* [INSTRUCTIONS TO FOLLOW]:
Copy verbatim the material from its first line to the line that holds "in_first: [355, 291]", including that line.

* [PROVIDED DATA]:
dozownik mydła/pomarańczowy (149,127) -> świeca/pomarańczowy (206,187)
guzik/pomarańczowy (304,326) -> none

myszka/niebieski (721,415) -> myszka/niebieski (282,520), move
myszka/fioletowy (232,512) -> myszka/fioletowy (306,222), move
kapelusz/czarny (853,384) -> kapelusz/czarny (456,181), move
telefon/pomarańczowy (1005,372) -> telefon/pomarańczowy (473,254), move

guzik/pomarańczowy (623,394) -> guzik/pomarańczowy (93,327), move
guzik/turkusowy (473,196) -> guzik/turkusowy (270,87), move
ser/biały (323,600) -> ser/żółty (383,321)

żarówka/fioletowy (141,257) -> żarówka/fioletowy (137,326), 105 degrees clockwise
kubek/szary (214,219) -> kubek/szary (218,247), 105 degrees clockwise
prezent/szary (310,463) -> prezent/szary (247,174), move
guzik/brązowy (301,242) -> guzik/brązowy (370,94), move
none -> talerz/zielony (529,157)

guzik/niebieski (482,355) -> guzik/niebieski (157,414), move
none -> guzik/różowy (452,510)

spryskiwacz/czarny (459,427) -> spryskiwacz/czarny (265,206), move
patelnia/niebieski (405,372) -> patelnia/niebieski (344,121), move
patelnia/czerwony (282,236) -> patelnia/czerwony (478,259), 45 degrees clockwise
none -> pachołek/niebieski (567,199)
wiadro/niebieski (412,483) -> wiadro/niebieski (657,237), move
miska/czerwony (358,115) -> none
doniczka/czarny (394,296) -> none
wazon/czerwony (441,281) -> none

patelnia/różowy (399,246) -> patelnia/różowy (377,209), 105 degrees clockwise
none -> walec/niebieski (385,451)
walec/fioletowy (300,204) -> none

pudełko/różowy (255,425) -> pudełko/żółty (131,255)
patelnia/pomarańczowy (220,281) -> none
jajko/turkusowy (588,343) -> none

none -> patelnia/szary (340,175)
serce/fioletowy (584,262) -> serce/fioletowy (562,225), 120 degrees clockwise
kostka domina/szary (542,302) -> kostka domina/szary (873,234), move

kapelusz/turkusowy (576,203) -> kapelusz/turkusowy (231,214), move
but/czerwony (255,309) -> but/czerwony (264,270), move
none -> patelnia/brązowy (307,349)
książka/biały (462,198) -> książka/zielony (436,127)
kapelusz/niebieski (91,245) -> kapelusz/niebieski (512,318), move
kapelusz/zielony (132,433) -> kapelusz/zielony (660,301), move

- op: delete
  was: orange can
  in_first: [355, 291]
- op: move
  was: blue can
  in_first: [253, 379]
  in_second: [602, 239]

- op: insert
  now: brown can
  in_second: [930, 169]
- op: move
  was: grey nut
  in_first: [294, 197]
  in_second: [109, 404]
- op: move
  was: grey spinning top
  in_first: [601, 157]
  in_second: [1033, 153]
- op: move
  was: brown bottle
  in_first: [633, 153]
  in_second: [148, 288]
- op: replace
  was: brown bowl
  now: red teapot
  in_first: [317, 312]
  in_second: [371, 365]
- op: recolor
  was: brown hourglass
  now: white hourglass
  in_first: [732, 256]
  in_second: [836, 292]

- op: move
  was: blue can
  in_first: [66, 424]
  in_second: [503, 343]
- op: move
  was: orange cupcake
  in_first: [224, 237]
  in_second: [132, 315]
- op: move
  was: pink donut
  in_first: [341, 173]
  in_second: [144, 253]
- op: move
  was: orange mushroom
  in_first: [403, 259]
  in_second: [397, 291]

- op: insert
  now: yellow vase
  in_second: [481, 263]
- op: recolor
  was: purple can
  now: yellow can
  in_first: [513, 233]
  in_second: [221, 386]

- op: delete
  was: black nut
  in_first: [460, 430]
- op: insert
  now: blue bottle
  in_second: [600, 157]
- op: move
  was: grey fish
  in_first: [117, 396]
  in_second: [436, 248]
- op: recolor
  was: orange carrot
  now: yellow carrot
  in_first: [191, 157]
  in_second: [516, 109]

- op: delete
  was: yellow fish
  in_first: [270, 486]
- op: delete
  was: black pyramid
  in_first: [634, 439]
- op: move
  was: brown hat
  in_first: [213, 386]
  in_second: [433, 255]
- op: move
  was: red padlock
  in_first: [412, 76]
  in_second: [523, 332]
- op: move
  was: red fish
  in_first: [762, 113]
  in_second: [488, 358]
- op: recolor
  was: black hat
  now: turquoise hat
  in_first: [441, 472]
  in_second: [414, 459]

* [WRITTEN RESPONSE]:
dozownik mydła/pomarańczowy (149,127) -> świeca/pomarańczowy (206,187)
guzik/pomarańczowy (304,326) -> none

myszka/niebieski (721,415) -> myszka/niebieski (282,520), move
myszka/fioletowy (232,512) -> myszka/fioletowy (306,222), move
kapelusz/czarny (853,384) -> kapelusz/czarny (456,181), move
telefon/pomarańczowy (1005,372) -> telefon/pomarańczowy (473,254), move

guzik/pomarańczowy (623,394) -> guzik/pomarańczowy (93,327), move
guzik/turkusowy (473,196) -> guzik/turkusowy (270,87), move
ser/biały (323,600) -> ser/żółty (383,321)

żarówka/fioletowy (141,257) -> żarówka/fioletowy (137,326), 105 degrees clockwise
kubek/szary (214,219) -> kubek/szary (218,247), 105 degrees clockwise
prezent/szary (310,463) -> prezent/szary (247,174), move
guzik/brązowy (301,242) -> guzik/brązowy (370,94), move
none -> talerz/zielony (529,157)

guzik/niebieski (482,355) -> guzik/niebieski (157,414), move
none -> guzik/różowy (452,510)

spryskiwacz/czarny (459,427) -> spryskiwacz/czarny (265,206), move
patelnia/niebieski (405,372) -> patelnia/niebieski (344,121), move
patelnia/czerwony (282,236) -> patelnia/czerwony (478,259), 45 degrees clockwise
none -> pachołek/niebieski (567,199)
wiadro/niebieski (412,483) -> wiadro/niebieski (657,237), move
miska/czerwony (358,115) -> none
doniczka/czarny (394,296) -> none
wazon/czerwony (441,281) -> none

patelnia/różowy (399,246) -> patelnia/różowy (377,209), 105 degrees clockwise
none -> walec/niebieski (385,451)
walec/fioletowy (300,204) -> none

pudełko/różowy (255,425) -> pudełko/żółty (131,255)
patelnia/pomarańczowy (220,281) -> none
jajko/turkusowy (588,343) -> none

none -> patelnia/szary (340,175)
serce/fioletowy (584,262) -> serce/fioletowy (562,225), 120 degrees clockwise
kostka domina/szary (542,302) -> kostka domina/szary (873,234), move

kapelusz/turkusowy (576,203) -> kapelusz/turkusowy (231,214), move
but/czerwony (255,309) -> but/czerwony (264,270), move
none -> patelnia/brązowy (307,349)
książka/biały (462,198) -> książka/zielony (436,127)
kapelusz/niebieski (91,245) -> kapelusz/niebieski (512,318), move
kapelusz/zielony (132,433) -> kapelusz/zielony (660,301), move

- op: delete
  was: orange can
  in_first: [355, 291]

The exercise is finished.